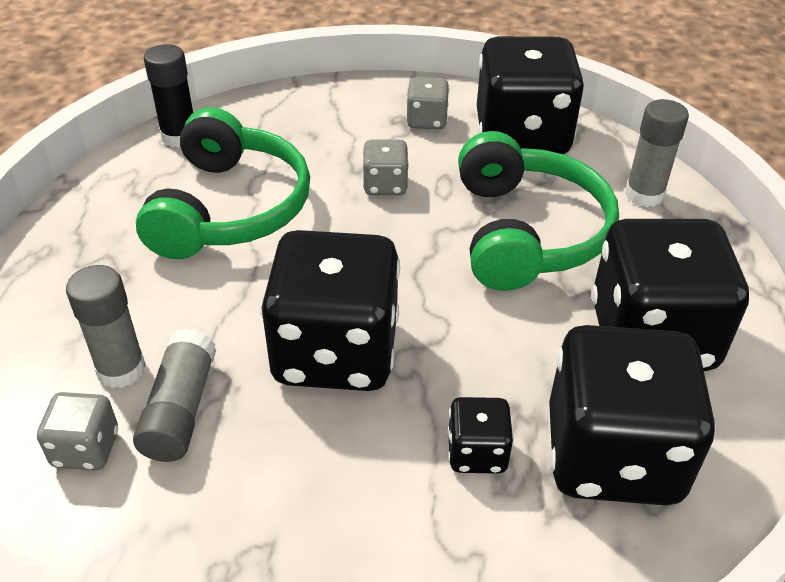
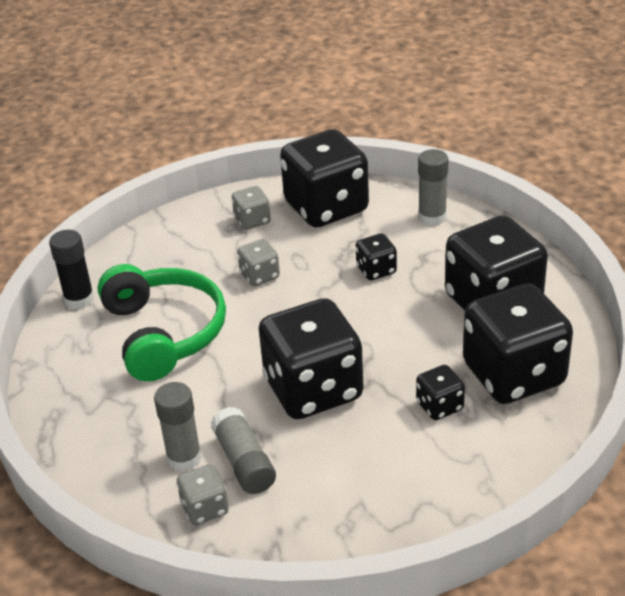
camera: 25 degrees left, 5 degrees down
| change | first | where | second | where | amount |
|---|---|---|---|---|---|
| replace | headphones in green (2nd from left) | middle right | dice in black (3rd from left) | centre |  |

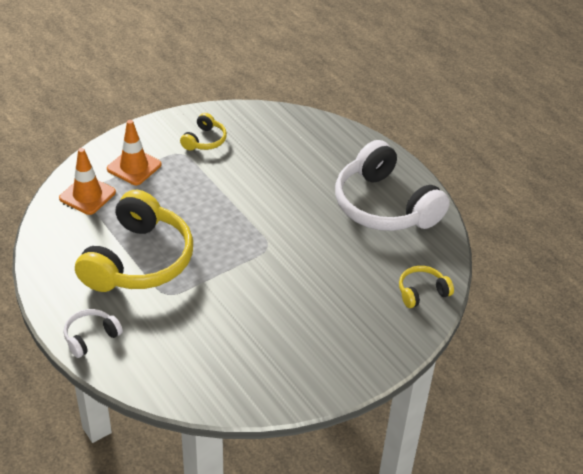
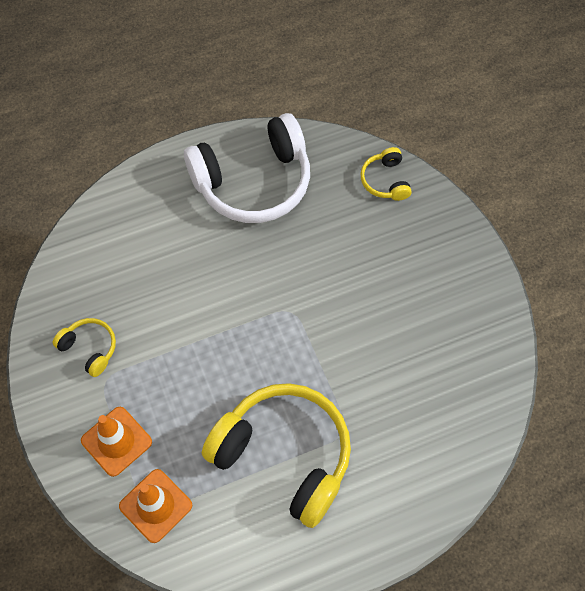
camera: 75 degrees left, 20 degrees up
| change | first | where | second | where | amount |
|---|---|---|---|---|---|
| delete | headphones in white (1st from left) | bottom left |  |  |  |

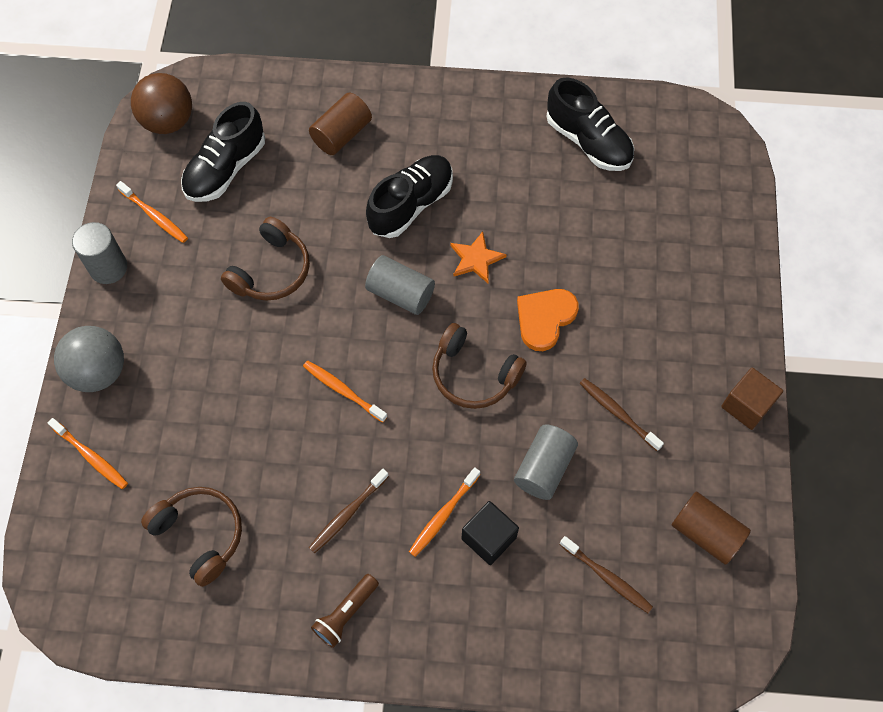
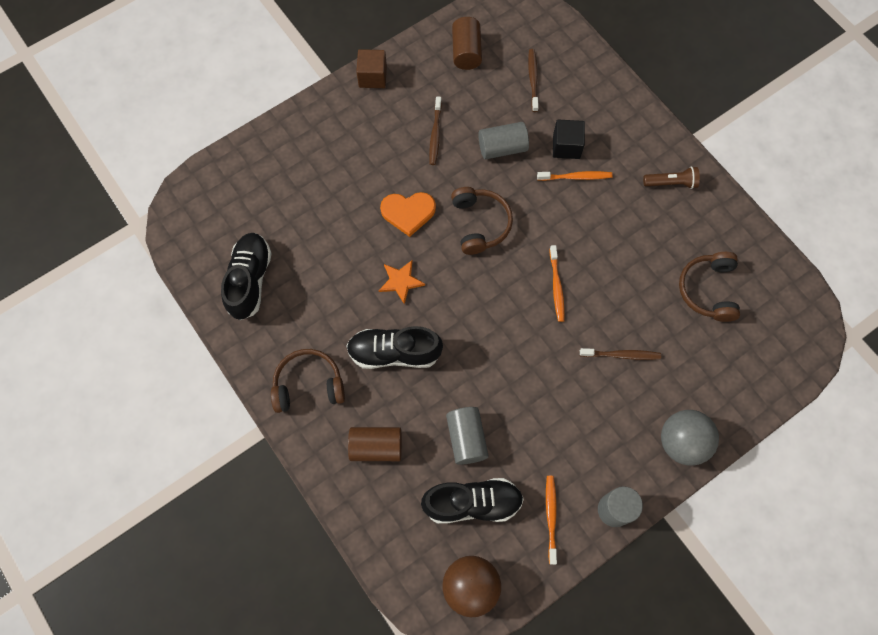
camera: 130 degrees left, 5 degrees up
| change | first | where | second | where | amount |
|---|---|---|---|---|---|
| move | headphones in brown (2nd from left in the first image) | middle left | headphones in brown (1st from left) | centre |  |
| move | cylinder in grey (2nd from left in the first image) | centre | cylinder in grey (1st from left) | bottom centre |  |
| delete | toothbrush in orange (1st from left) | middle left |  |  |  |
| move | toothbrush in brown (1st from left in the first image) | bottom centre | toothbrush in brown (3rd from left) | middle right |  |

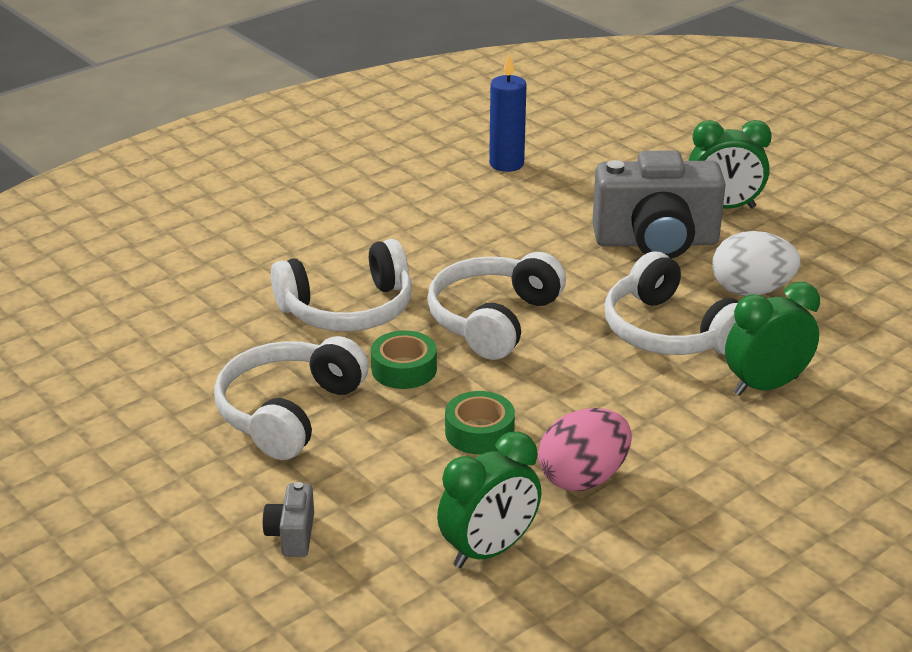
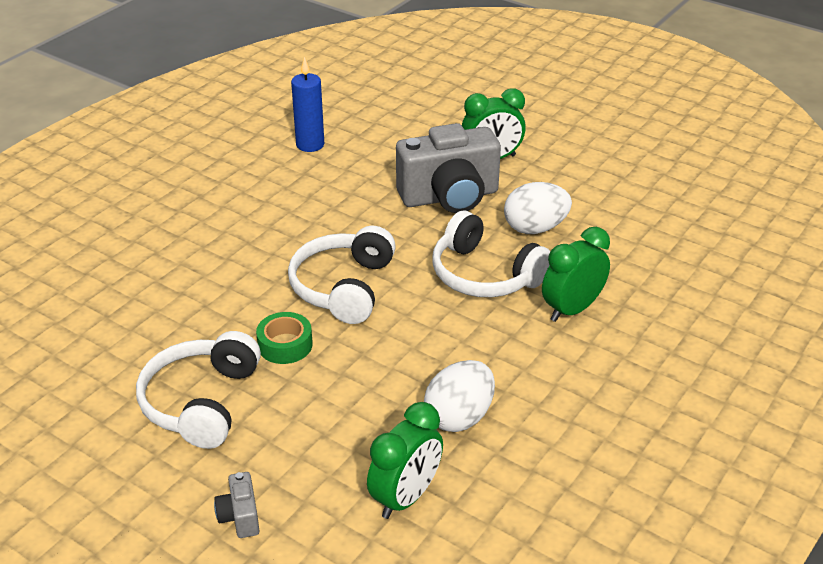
camera: 15 degrees left, 5 degrees up
| change | first | where | second | where | amount |
|---|---|---|---|---|---|
| delete | headphones in white (2nd from left) | centre |  |  |  |
| delete | tape in green (2nd from left) | centre |  |  |  |
| recolor | egg in pink | bottom centre | egg in white (1st from left) | bottom centre |  |

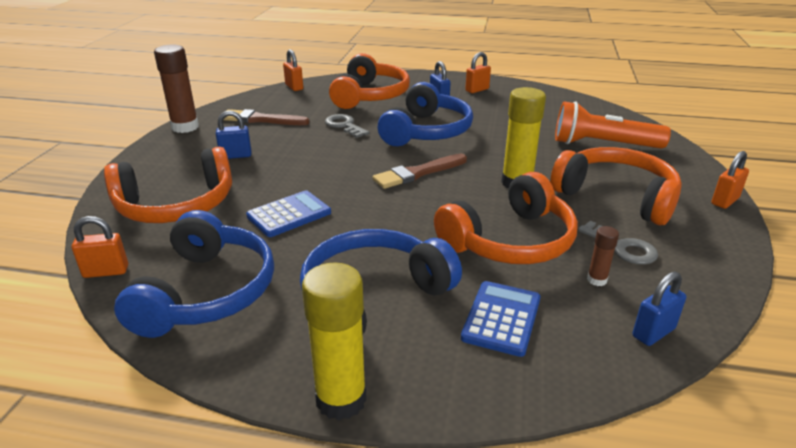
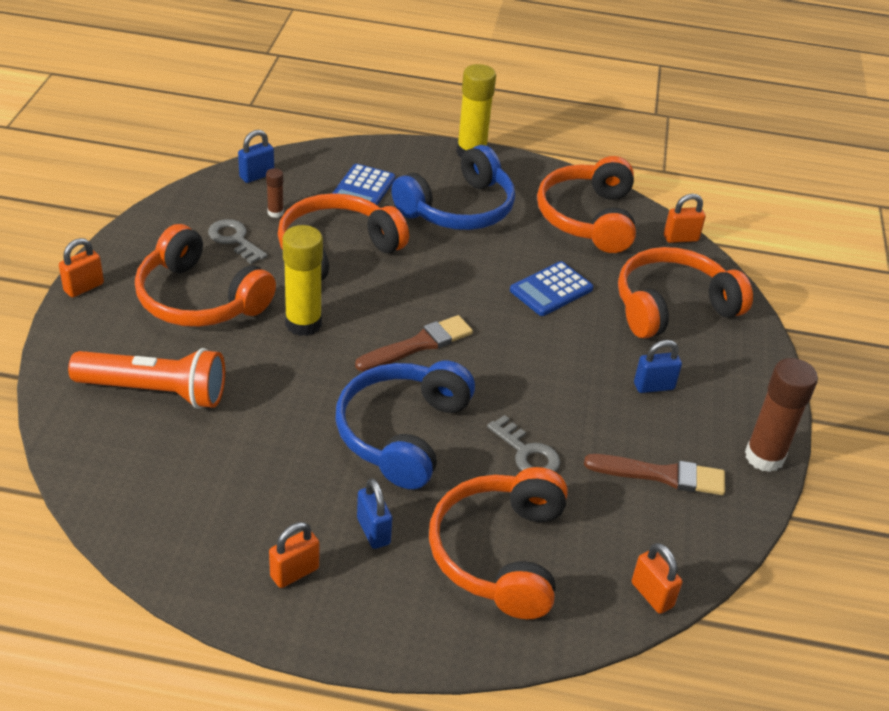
camera: 175 degrees right, 10 degrees up
| change | first | where | second | where | amount |
|---|---|---|---|---|---|
| recolor | headphones in blue (1st from left) | middle left | headphones in orange (4th from left) | top centre |  |

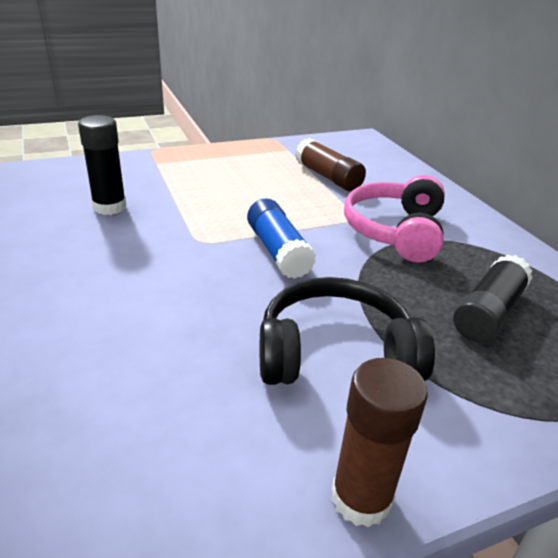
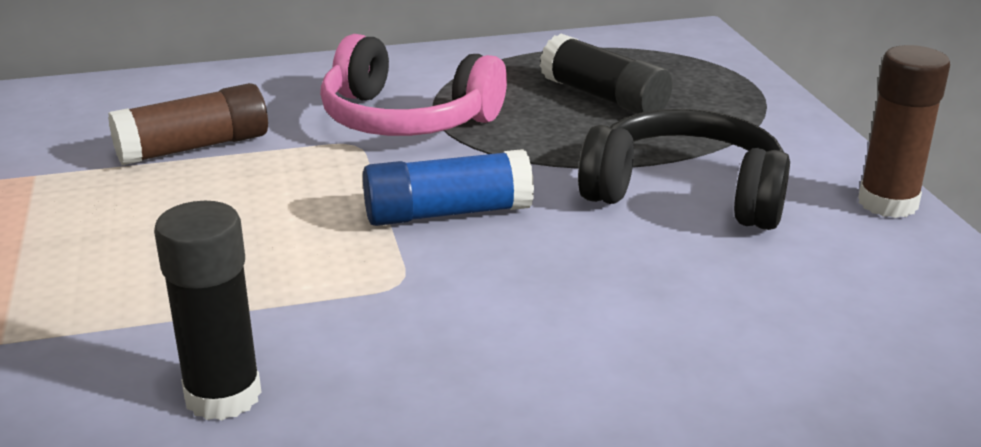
camera: 80 degrees left, 5 degrees down
| change | first | where | second | where | amount |
|---|---|---|---|---|---|
| rotate | headphones in black | centre |  | middle right | 105 degrees clockwise |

WORK ORDER => From the data above, copy each line where the string "middle" appears.

RESULT OF THIS TASK =>
| replace | headphones in green (2nd from left) | middle right | dice in black (3rd from left) | centre |  |
| move | headphones in brown (2nd from left in the first image) | middle left | headphones in brown (1st from left) | centre |  |
| delete | toothbrush in orange (1st from left) | middle left |  |  |  |
| move | toothbrush in brown (1st from left in the first image) | bottom centre | toothbrush in brown (3rd from left) | middle right |  |
| recolor | headphones in blue (1st from left) | middle left | headphones in orange (4th from left) | top centre |  |
| rotate | headphones in black | centre |  | middle right | 105 degrees clockwise |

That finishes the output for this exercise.